------ Recorded data

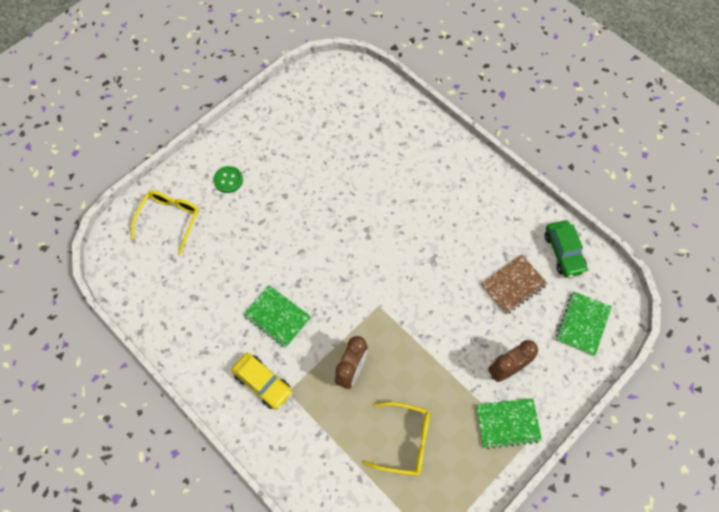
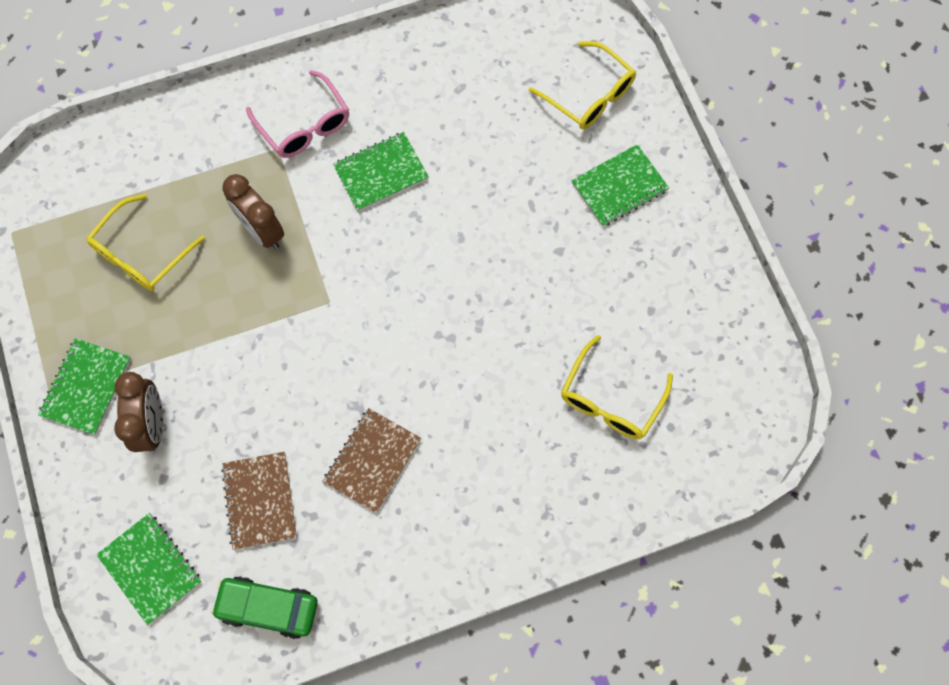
camera: 115 degrees right, 5 degrees up
green button [213,166,243,193] -> green notebook [571,144,669,227]
yellow car [231,353,292,410] -> pink glasses [246,70,349,158]
none -> brown notebook [323,408,421,513]
none -> yellow glasses [561,335,673,440]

------------

• _About this task_
Start at the line containing "green button [213,166,243,193]" and copy each line through the last one in the records, exactly and with nothing added.

• _Result_
green button [213,166,243,193] -> green notebook [571,144,669,227]
yellow car [231,353,292,410] -> pink glasses [246,70,349,158]
none -> brown notebook [323,408,421,513]
none -> yellow glasses [561,335,673,440]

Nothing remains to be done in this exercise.